• AIM OF THE TASK: Every line from the one containing "red semicircle at" through the end of the data is to be copied exactly, and nothing outside that range.

• EXERCISE INPUT:
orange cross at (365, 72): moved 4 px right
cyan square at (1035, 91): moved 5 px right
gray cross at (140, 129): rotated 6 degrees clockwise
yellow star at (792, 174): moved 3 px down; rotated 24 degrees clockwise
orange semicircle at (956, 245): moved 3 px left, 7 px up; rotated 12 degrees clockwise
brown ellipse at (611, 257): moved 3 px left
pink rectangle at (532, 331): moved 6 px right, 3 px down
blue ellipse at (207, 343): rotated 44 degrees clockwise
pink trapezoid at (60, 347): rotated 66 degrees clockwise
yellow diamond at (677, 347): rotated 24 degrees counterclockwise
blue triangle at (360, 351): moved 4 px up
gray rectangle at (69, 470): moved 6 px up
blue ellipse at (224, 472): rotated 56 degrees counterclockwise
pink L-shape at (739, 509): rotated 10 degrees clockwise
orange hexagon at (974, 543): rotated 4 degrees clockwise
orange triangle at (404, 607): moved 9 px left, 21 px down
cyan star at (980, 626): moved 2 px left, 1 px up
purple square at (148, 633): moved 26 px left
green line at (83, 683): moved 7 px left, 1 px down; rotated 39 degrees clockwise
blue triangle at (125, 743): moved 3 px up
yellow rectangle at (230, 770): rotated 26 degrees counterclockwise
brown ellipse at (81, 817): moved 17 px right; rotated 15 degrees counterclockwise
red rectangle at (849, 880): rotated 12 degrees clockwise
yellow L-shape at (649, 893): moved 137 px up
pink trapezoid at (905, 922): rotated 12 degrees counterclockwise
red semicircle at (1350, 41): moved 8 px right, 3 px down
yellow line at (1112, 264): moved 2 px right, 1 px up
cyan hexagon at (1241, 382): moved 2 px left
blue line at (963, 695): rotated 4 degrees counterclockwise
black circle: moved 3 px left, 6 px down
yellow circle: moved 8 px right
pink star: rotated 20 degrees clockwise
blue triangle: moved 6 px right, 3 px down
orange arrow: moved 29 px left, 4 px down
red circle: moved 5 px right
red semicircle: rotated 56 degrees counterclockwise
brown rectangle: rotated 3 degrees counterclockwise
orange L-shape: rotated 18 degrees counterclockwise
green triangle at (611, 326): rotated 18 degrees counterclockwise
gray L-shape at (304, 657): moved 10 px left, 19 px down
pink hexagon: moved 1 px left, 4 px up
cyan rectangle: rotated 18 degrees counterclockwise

• SOLUTION TO THE EXERCISE:
red semicircle at (1350, 41): moved 8 px right, 3 px down
yellow line at (1112, 264): moved 2 px right, 1 px up
cyan hexagon at (1241, 382): moved 2 px left
blue line at (963, 695): rotated 4 degrees counterclockwise
black circle: moved 3 px left, 6 px down
yellow circle: moved 8 px right
pink star: rotated 20 degrees clockwise
blue triangle: moved 6 px right, 3 px down
orange arrow: moved 29 px left, 4 px down
red circle: moved 5 px right
red semicircle: rotated 56 degrees counterclockwise
brown rectangle: rotated 3 degrees counterclockwise
orange L-shape: rotated 18 degrees counterclockwise
green triangle at (611, 326): rotated 18 degrees counterclockwise
gray L-shape at (304, 657): moved 10 px left, 19 px down
pink hexagon: moved 1 px left, 4 px up
cyan rectangle: rotated 18 degrees counterclockwise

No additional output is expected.